● Your goal
Write out the records below word for word, please.

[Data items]
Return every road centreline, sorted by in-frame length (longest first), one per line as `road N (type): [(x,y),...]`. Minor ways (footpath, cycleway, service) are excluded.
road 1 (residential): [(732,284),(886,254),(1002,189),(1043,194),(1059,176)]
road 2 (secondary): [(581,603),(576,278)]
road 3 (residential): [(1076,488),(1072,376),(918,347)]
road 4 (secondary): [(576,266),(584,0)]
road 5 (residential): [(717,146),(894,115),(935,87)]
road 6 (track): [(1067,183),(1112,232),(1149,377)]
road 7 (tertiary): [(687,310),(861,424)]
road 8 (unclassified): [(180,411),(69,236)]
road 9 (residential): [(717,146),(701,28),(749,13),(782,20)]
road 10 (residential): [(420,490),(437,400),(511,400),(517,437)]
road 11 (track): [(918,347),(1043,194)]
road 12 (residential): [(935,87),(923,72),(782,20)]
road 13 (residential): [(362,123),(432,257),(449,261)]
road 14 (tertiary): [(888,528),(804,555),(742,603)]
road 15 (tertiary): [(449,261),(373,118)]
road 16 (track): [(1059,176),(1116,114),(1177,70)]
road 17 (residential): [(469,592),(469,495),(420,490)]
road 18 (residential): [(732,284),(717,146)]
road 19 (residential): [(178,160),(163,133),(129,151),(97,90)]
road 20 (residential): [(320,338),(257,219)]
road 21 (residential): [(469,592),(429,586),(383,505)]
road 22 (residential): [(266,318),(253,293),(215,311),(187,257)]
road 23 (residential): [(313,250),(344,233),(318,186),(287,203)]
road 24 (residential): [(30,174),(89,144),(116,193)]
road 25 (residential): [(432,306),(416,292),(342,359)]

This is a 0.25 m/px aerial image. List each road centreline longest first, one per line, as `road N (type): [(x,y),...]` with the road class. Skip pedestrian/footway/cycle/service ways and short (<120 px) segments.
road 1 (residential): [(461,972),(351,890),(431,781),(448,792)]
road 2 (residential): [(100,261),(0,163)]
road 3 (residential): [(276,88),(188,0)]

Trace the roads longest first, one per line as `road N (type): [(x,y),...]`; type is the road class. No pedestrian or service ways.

● Result of the exercise
Return every road centreline, sorted by in-frame length (longest first), one per line as `road N (type): [(x,y),...]`. Minor ways (footpath, cycleway, service) are excluded.
road 1 (residential): [(732,284),(886,254),(1002,189),(1043,194),(1059,176)]
road 2 (secondary): [(581,603),(576,278)]
road 3 (residential): [(1076,488),(1072,376),(918,347)]
road 4 (secondary): [(576,266),(584,0)]
road 5 (residential): [(717,146),(894,115),(935,87)]
road 6 (track): [(1067,183),(1112,232),(1149,377)]
road 7 (tertiary): [(687,310),(861,424)]
road 8 (unclassified): [(180,411),(69,236)]
road 9 (residential): [(717,146),(701,28),(749,13),(782,20)]
road 10 (residential): [(420,490),(437,400),(511,400),(517,437)]
road 11 (track): [(918,347),(1043,194)]
road 12 (residential): [(935,87),(923,72),(782,20)]
road 13 (residential): [(362,123),(432,257),(449,261)]
road 14 (tertiary): [(888,528),(804,555),(742,603)]
road 15 (tertiary): [(449,261),(373,118)]
road 16 (track): [(1059,176),(1116,114),(1177,70)]
road 17 (residential): [(469,592),(469,495),(420,490)]
road 18 (residential): [(732,284),(717,146)]
road 19 (residential): [(178,160),(163,133),(129,151),(97,90)]
road 20 (residential): [(320,338),(257,219)]
road 21 (residential): [(469,592),(429,586),(383,505)]
road 22 (residential): [(266,318),(253,293),(215,311),(187,257)]
road 23 (residential): [(313,250),(344,233),(318,186),(287,203)]
road 24 (residential): [(30,174),(89,144),(116,193)]
road 25 (residential): [(432,306),(416,292),(342,359)]

This is a 0.25 m/px aerial image. List each road centreline longest first, one per line, as `road N (type): [(x,y),...]` with the road class. Skip pedestrian/footway/cycle/service ways and short (<120 px) segments.
road 1 (residential): [(461,972),(351,890),(431,781),(448,792)]
road 2 (residential): [(100,261),(0,163)]
road 3 (residential): [(276,88),(188,0)]

Trace the roads longest first, one per line as `road N (type): [(x,y),...]`; type is the road class. No pedestrian or service ways.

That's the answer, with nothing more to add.